START Given material
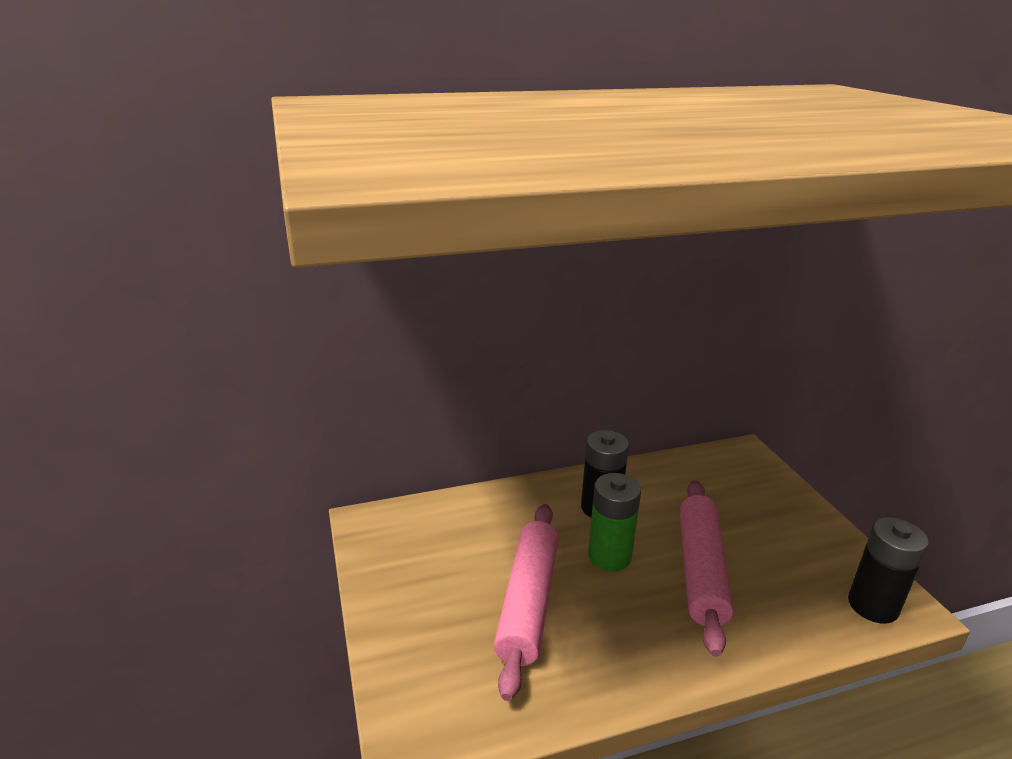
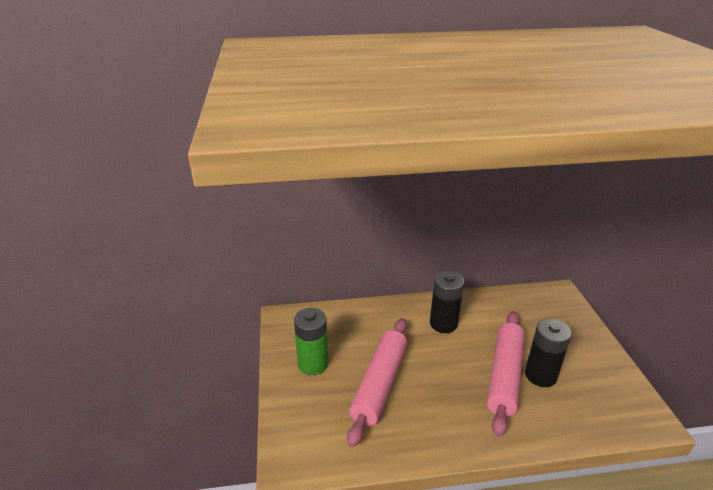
camera: 10 degrees right, 5 degrees up
(609, 556) = (442, 358): green battery -> green battery (313, 364)
(872, 605) = (625, 415): black battery -> black battery (540, 375)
END Given material
Task details: Restate the data above verbatim, skipping every image.

Exercise output:
camera: 10 degrees right, 5 degrees up
(609, 556) = (442, 358): green battery -> green battery (313, 364)
(872, 605) = (625, 415): black battery -> black battery (540, 375)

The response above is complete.